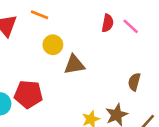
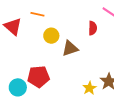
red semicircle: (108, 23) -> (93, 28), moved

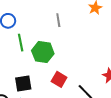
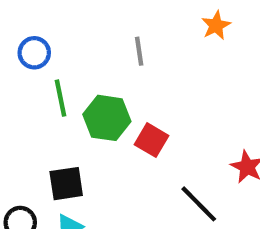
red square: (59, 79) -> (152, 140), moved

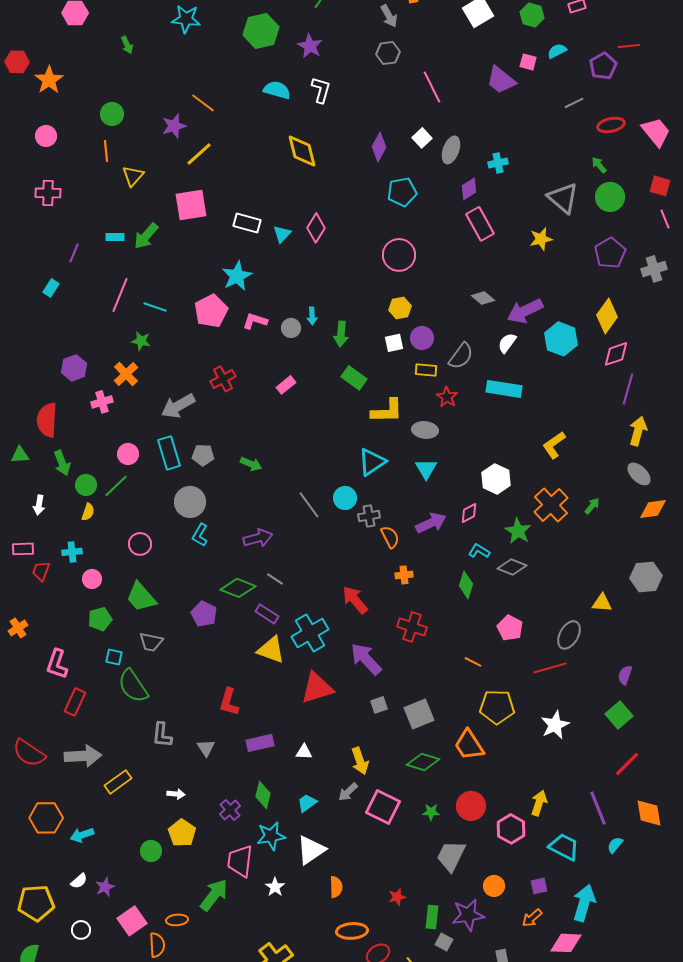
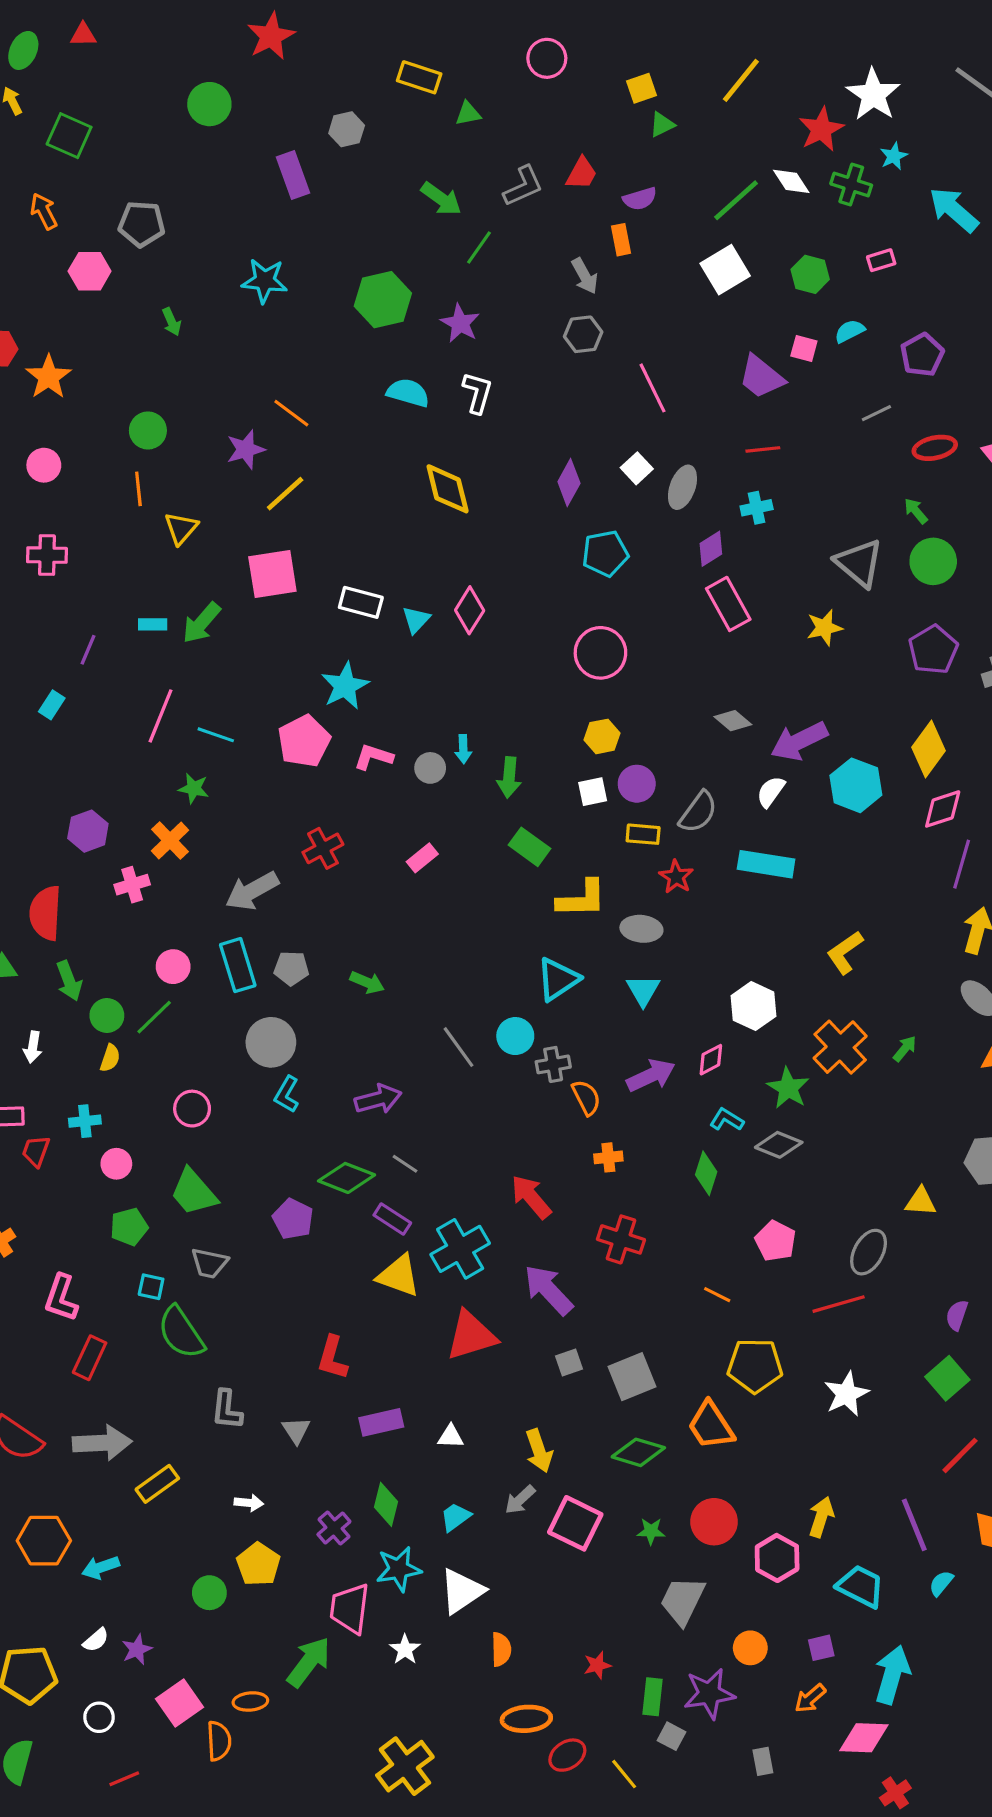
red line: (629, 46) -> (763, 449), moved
-*-
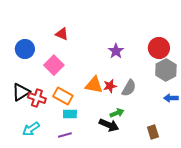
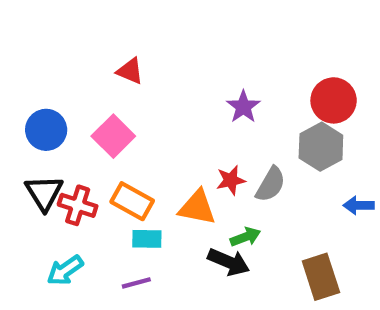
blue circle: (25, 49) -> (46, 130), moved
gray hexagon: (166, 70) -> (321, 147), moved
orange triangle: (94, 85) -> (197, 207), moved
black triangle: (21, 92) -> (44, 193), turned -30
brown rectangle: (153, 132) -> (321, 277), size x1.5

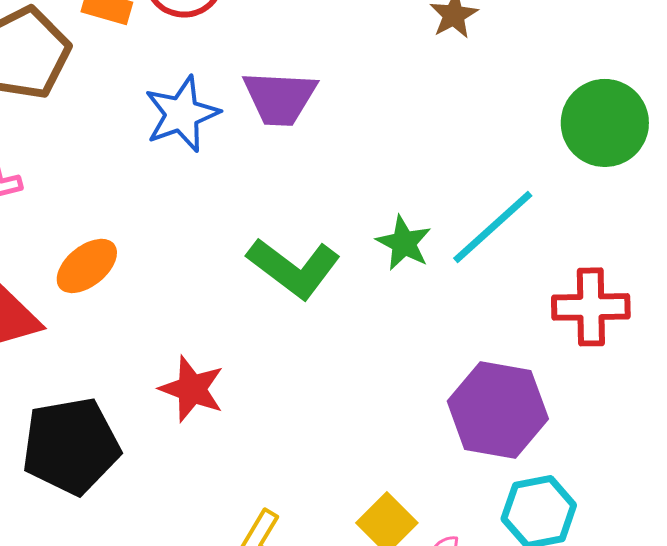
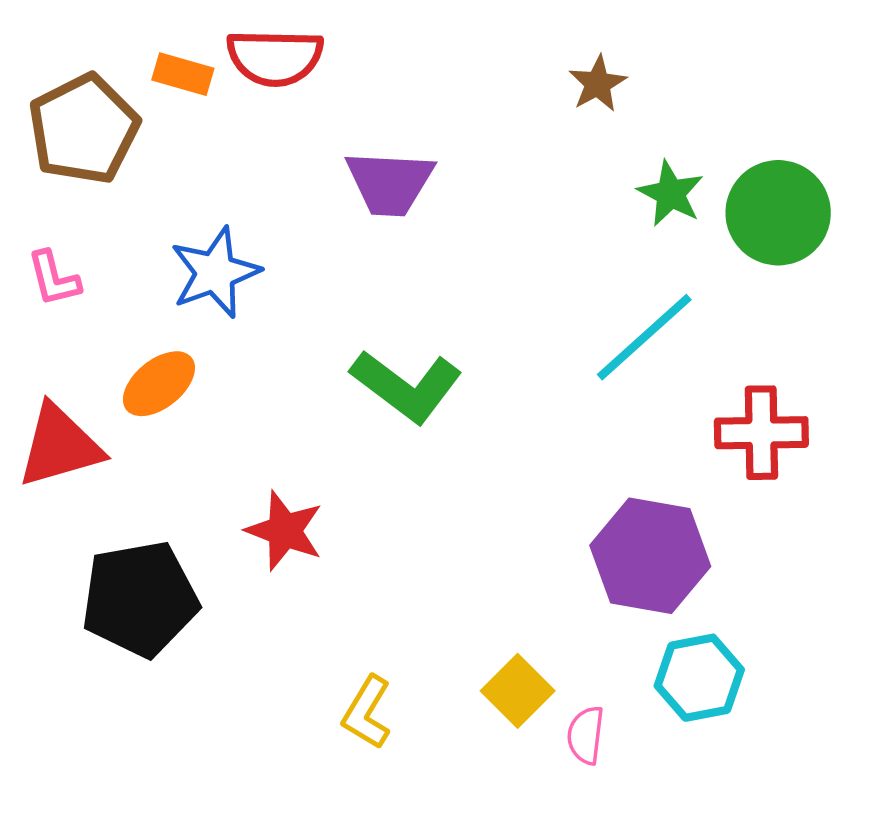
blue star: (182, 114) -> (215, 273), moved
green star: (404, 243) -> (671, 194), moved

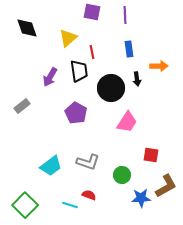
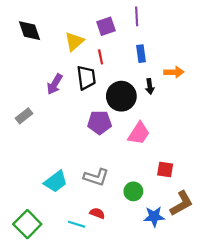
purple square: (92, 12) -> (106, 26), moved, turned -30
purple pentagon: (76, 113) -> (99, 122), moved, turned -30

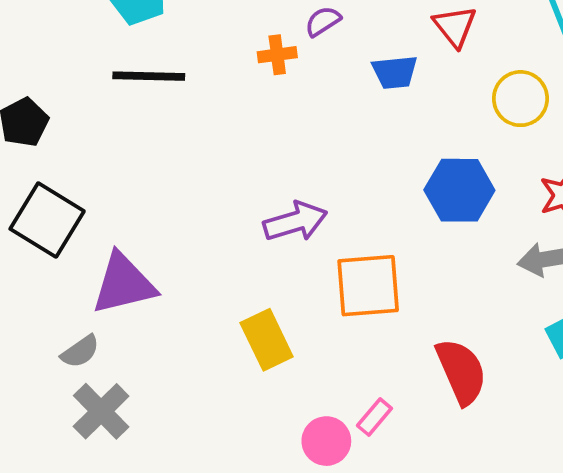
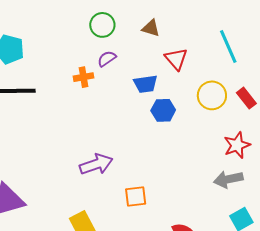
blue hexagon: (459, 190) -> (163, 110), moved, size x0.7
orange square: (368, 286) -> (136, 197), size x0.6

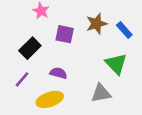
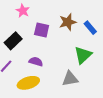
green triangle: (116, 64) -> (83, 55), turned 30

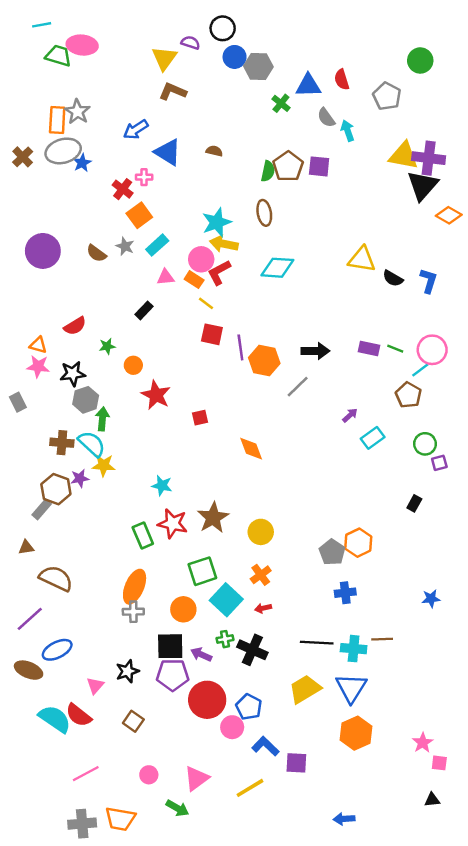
-*-
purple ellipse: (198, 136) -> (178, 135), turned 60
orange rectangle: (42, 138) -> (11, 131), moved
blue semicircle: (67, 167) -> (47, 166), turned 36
-*-
When copying from the data above, begin at the line containing "blue star: (182, 114) -> (215, 273), moved" and end at the line containing "green triangle: (116, 64)"; return those lines exactly and leave all pictures behind.

blue star: (182, 114) -> (215, 273), moved
green star: (404, 243) -> (671, 194), moved

purple square: (92, 12) -> (106, 26), moved, turned -30
purple pentagon: (76, 113) -> (99, 122), moved, turned -30

blue hexagon: (459, 190) -> (163, 110), moved, size x0.7
orange square: (368, 286) -> (136, 197), size x0.6

green triangle: (116, 64) -> (83, 55), turned 30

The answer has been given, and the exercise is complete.